▶ [How to complete this task]: The whole listing needs to be restated word for word.

▶ [Dataset content]:
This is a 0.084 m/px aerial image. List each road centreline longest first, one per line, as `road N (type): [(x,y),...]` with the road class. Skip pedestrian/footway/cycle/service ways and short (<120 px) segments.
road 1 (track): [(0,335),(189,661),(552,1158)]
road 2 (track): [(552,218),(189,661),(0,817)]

▶ [Written solution]:
This is a 0.084 m/px aerial image. List each road centreline longest first, one per line, as `road N (type): [(x,y),...]` with the road class. Skip pedestrian/footway/cycle/service ways and short (<120 px) segments.
road 1 (track): [(0,335),(189,661),(552,1158)]
road 2 (track): [(552,218),(189,661),(0,817)]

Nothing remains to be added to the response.